→ **DATA FOR THE TASK**:
--------------------------------------------------

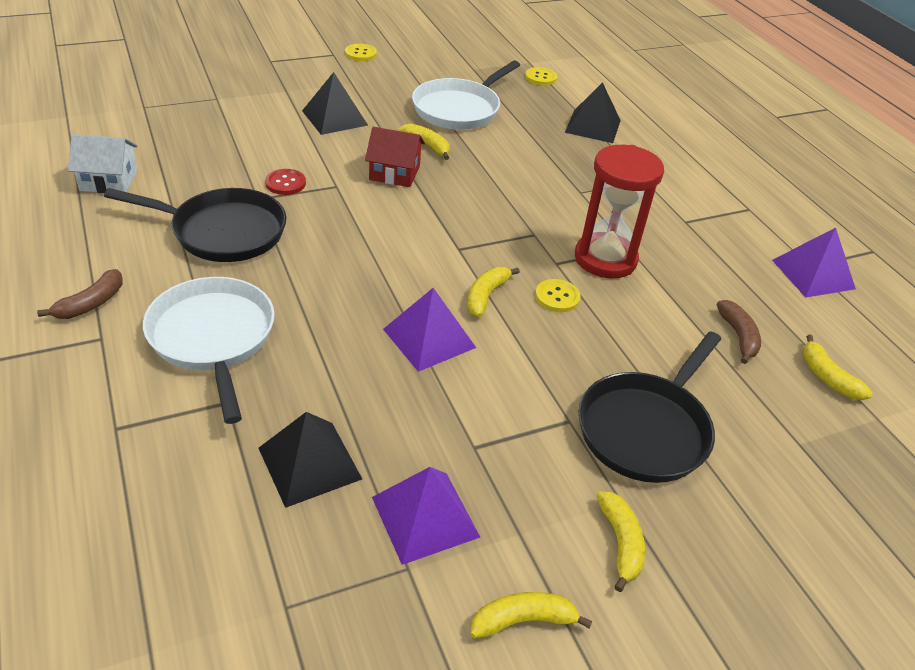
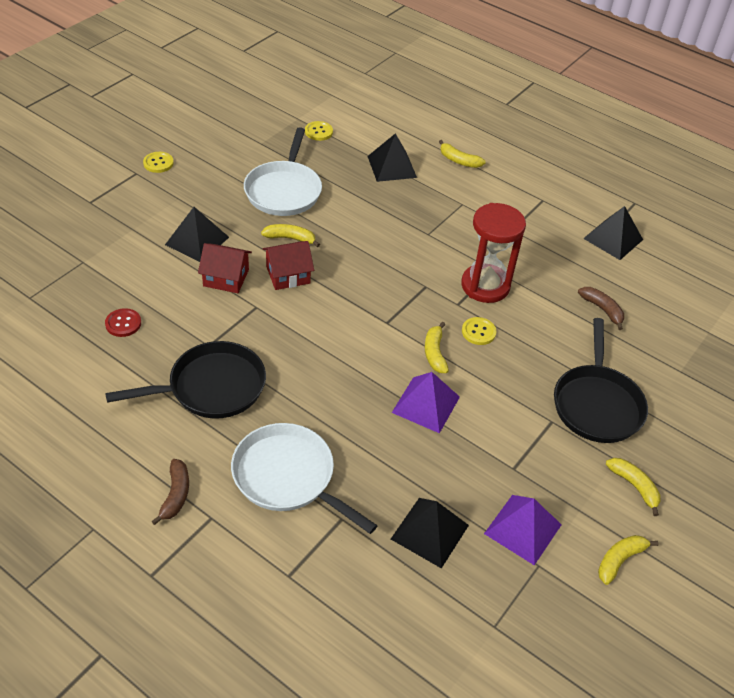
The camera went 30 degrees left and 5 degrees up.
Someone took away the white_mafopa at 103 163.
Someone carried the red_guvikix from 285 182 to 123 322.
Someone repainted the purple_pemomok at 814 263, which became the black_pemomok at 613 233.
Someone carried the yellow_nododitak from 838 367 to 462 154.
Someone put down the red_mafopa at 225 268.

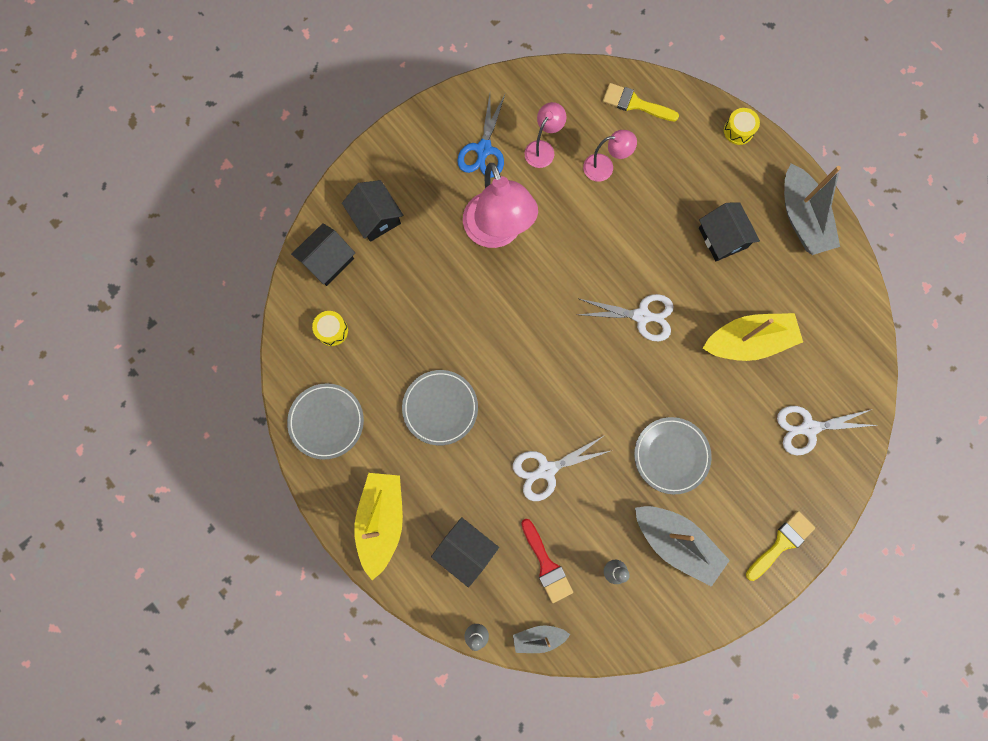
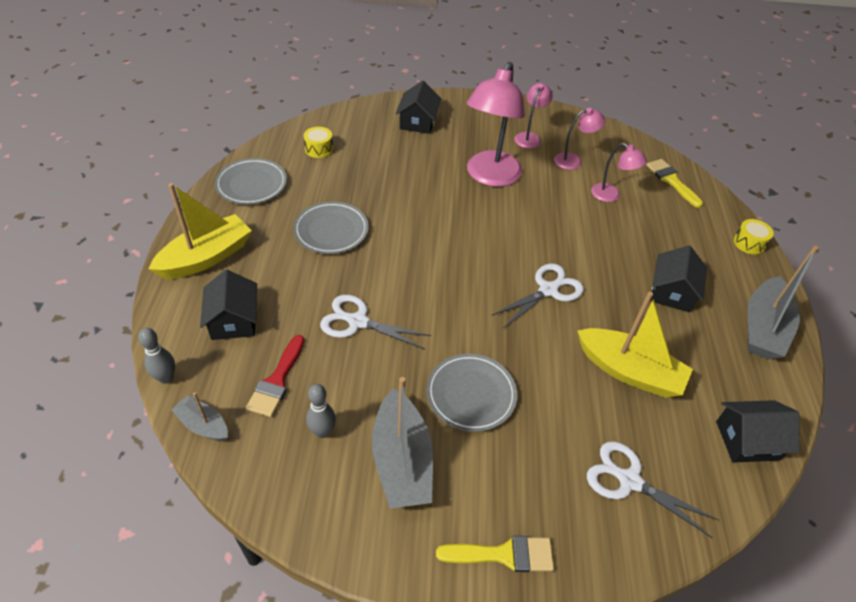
The camera went 40 degrees right and 30 degrees down.
Someone carried the black_mafopa from 323 254 to 757 431.
Someone swapped the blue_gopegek at 481 136 for the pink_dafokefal at 533 116.
Someone rotated the white_gopegek at 626 317 by 90 degrees counterclockwise.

--------------------------------------------------

→ **REQUIRED WORK**: Exactly as written, give every entry again, but not the pictures.

→ **ANSWER SPACE**:
The camera went 30 degrees left and 5 degrees up.
Someone took away the white_mafopa at 103 163.
Someone carried the red_guvikix from 285 182 to 123 322.
Someone repainted the purple_pemomok at 814 263, which became the black_pemomok at 613 233.
Someone carried the yellow_nododitak from 838 367 to 462 154.
Someone put down the red_mafopa at 225 268.

The camera went 40 degrees right and 30 degrees down.
Someone carried the black_mafopa from 323 254 to 757 431.
Someone swapped the blue_gopegek at 481 136 for the pink_dafokefal at 533 116.
Someone rotated the white_gopegek at 626 317 by 90 degrees counterclockwise.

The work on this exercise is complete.